#### Prompt
Of all the lines below, return only those starting with the line holding "The tofomul (blue)" and going on through the line holding "The zirazin (blue)", exactly as written.

--- Material for this exercise Enclosed Below ---

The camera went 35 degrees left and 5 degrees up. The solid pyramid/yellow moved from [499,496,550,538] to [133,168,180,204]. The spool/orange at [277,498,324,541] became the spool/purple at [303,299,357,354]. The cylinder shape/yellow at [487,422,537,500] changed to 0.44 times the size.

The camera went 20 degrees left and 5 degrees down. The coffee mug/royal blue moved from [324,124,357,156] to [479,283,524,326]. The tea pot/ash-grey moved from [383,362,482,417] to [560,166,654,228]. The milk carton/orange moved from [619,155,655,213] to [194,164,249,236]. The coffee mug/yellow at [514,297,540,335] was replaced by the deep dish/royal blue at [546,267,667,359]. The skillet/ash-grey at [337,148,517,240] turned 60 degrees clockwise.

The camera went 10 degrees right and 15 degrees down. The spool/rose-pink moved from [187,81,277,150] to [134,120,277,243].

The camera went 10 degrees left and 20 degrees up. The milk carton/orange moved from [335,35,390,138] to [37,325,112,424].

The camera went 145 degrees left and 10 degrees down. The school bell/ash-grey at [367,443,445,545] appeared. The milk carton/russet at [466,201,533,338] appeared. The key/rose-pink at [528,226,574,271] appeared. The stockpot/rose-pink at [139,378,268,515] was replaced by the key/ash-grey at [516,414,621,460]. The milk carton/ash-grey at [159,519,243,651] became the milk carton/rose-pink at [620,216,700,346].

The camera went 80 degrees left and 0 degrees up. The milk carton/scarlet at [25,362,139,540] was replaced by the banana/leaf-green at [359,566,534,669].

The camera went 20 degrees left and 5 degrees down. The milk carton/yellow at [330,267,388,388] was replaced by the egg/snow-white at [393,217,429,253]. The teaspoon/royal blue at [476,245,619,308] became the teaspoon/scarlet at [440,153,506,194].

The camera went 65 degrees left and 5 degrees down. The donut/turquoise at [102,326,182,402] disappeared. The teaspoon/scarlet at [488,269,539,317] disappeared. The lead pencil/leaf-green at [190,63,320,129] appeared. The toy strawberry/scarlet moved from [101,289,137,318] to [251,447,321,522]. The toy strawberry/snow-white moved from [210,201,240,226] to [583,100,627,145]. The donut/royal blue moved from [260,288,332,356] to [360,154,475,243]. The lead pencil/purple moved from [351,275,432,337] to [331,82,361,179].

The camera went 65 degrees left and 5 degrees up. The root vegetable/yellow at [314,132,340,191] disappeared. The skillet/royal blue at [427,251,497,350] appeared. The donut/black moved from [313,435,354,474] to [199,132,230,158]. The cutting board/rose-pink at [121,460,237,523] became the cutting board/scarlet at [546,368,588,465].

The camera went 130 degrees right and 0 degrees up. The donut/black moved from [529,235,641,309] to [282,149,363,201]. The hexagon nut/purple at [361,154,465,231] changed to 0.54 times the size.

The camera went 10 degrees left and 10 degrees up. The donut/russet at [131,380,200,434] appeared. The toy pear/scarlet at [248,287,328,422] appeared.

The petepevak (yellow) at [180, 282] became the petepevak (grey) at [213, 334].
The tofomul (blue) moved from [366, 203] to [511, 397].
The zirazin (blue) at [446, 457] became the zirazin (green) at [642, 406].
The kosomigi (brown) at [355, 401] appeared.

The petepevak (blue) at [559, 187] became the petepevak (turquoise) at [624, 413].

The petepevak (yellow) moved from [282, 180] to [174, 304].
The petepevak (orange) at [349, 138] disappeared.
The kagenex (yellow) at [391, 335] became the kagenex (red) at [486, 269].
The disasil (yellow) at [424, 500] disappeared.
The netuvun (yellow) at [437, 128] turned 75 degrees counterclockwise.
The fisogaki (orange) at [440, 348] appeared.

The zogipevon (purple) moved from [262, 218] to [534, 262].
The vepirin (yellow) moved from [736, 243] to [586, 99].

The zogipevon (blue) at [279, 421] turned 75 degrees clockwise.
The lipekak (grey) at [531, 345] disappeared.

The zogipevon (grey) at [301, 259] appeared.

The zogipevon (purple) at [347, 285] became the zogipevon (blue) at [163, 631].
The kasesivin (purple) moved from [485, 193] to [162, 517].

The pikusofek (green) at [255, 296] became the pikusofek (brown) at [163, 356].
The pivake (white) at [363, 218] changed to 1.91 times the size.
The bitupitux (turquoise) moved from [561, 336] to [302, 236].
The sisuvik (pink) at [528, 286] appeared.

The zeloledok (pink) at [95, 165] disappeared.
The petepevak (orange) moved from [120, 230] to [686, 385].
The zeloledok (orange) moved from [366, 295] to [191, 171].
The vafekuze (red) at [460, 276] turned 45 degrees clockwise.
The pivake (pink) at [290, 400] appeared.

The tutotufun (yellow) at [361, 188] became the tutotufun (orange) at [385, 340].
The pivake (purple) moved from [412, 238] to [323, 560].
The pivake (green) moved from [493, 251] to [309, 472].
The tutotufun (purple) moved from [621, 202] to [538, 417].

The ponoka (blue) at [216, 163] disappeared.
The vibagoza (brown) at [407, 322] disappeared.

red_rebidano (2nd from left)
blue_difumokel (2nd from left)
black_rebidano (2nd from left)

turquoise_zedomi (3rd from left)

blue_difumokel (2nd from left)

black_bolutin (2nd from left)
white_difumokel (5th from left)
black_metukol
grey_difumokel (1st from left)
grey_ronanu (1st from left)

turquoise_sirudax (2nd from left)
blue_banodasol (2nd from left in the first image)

--- End of Enclosed Material for this exercise ---

#### Expected answer
The tofomul (blue) moved from [366, 203] to [511, 397].
The zirazin (blue) at [446, 457] became the zirazin (green) at [642, 406].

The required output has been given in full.